Source data

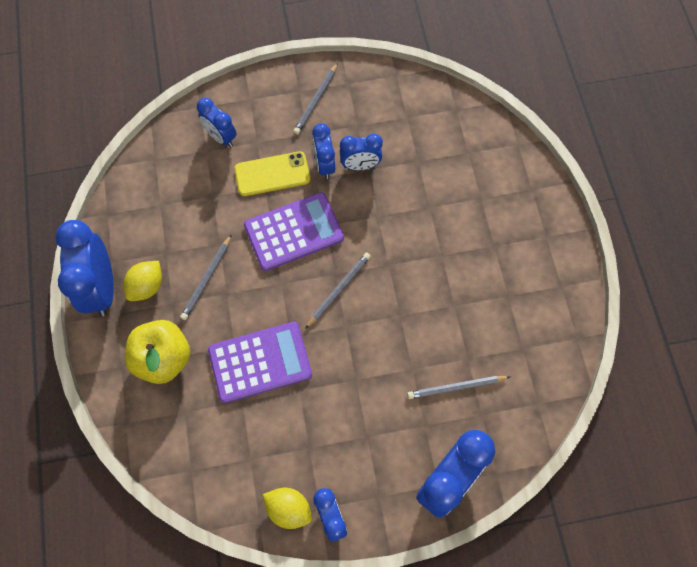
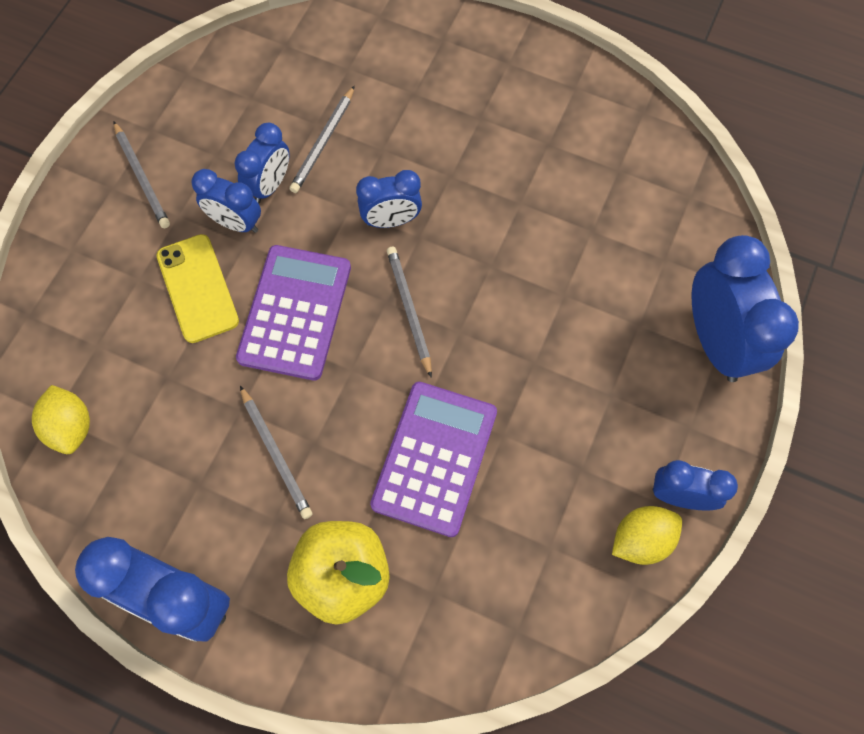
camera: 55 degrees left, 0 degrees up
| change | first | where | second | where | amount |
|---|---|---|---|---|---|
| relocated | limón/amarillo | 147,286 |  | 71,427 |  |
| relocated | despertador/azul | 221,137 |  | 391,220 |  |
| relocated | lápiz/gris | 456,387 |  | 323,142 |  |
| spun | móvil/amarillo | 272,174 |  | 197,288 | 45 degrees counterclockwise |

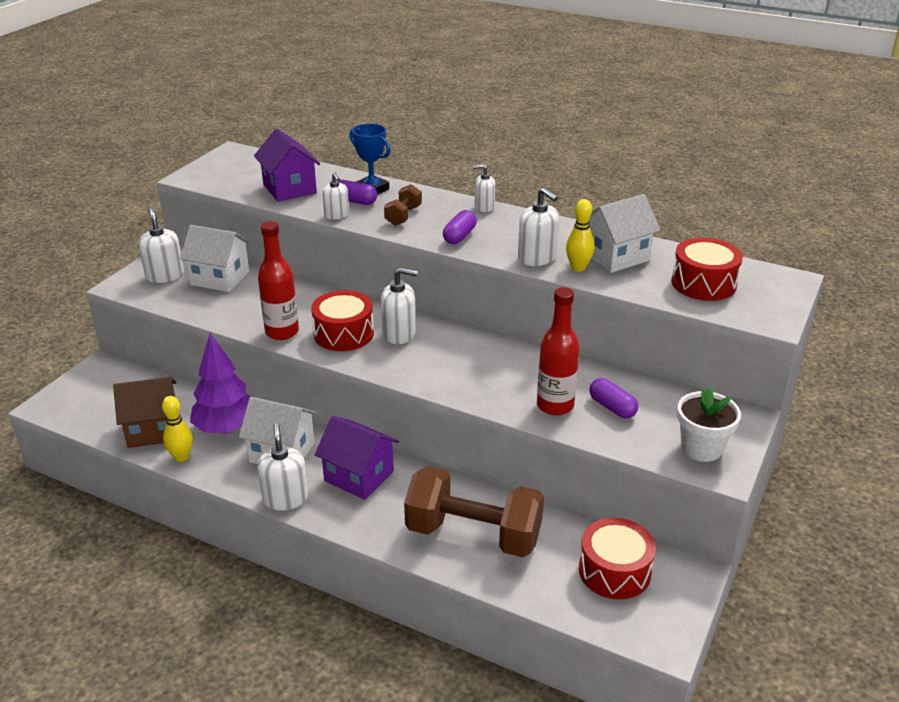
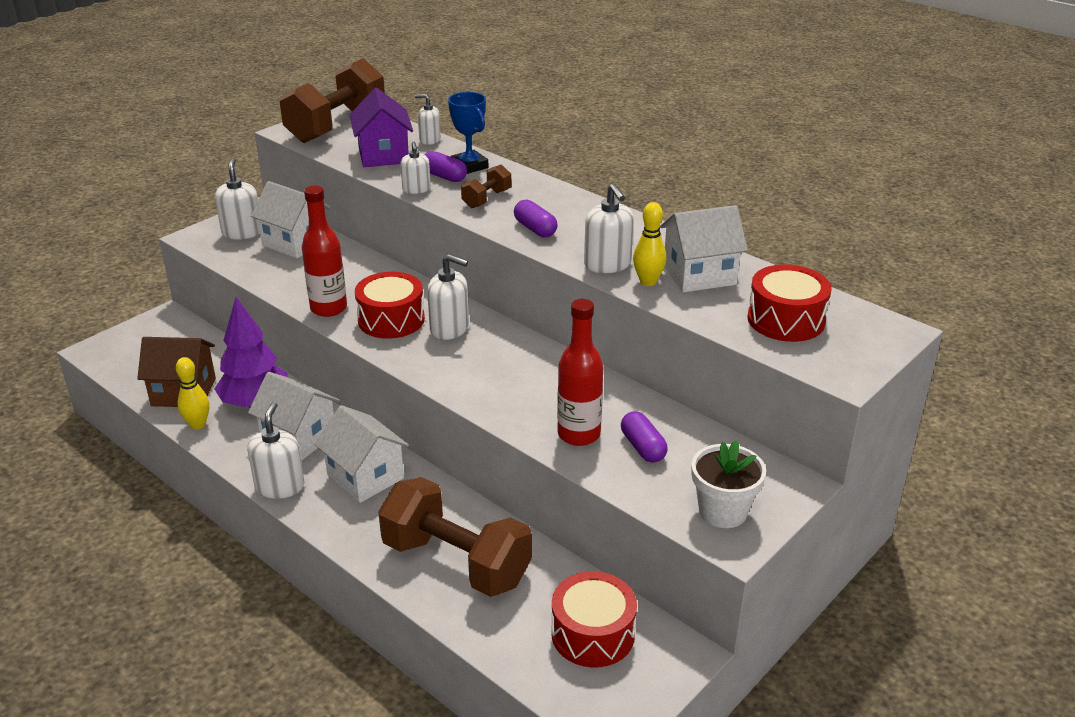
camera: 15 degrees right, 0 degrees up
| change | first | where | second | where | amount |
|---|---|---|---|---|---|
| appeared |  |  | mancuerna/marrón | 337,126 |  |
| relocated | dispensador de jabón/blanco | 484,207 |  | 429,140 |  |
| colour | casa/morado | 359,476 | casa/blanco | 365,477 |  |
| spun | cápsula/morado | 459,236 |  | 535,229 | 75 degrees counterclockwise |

### Task instructions
With pictures left out, repeat exactly the lines from the line bearing "45 degrees counterclockwise |" through the final line of the records above.

### Exercise result
| spun | móvil/amarillo | 272,174 |  | 197,288 | 45 degrees counterclockwise |

camera: 15 degrees right, 0 degrees up
| change | first | where | second | where | amount |
|---|---|---|---|---|---|
| appeared |  |  | mancuerna/marrón | 337,126 |  |
| relocated | dispensador de jabón/blanco | 484,207 |  | 429,140 |  |
| colour | casa/morado | 359,476 | casa/blanco | 365,477 |  |
| spun | cápsula/morado | 459,236 |  | 535,229 | 75 degrees counterclockwise |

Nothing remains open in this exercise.